What you need to do - Output the line containing "(233, 323) = (290, 197): brown" exactly. Do the same for every line after it through the end of the material, and output nothing else.

Exercise data -
_ _ _

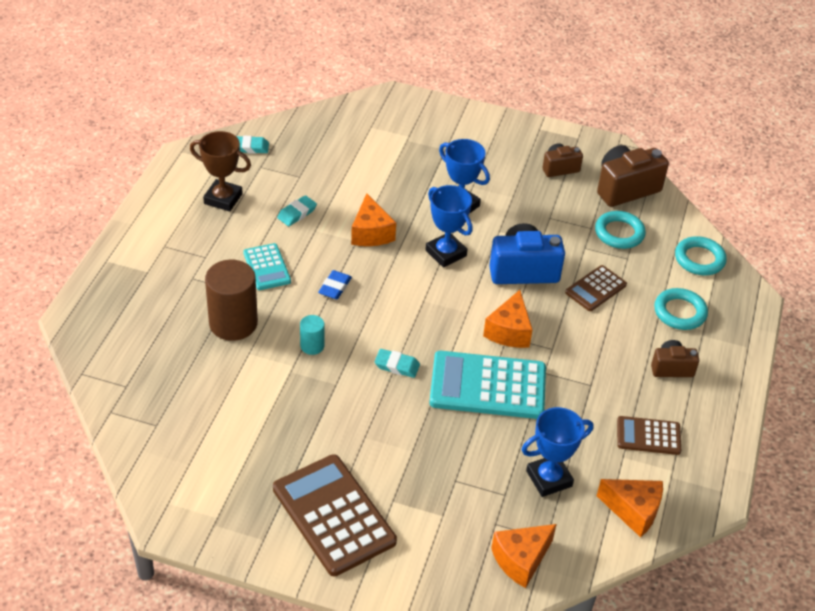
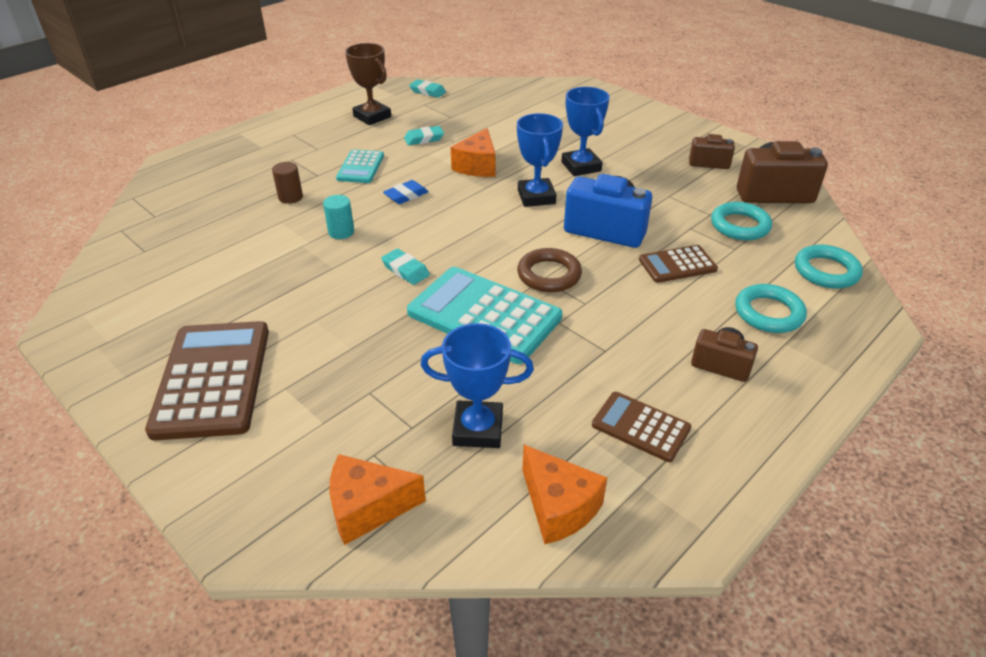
camera: 30 degrees right, 5 degrees down
(233, 323) = (290, 197): brown cylinder -> brown cylinder, size x0.49
(509, 331) = (549, 275): orange cheese -> brown ring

_ _ _

Solution for this problem -
(233, 323) = (290, 197): brown cylinder -> brown cylinder, size x0.49
(509, 331) = (549, 275): orange cheese -> brown ring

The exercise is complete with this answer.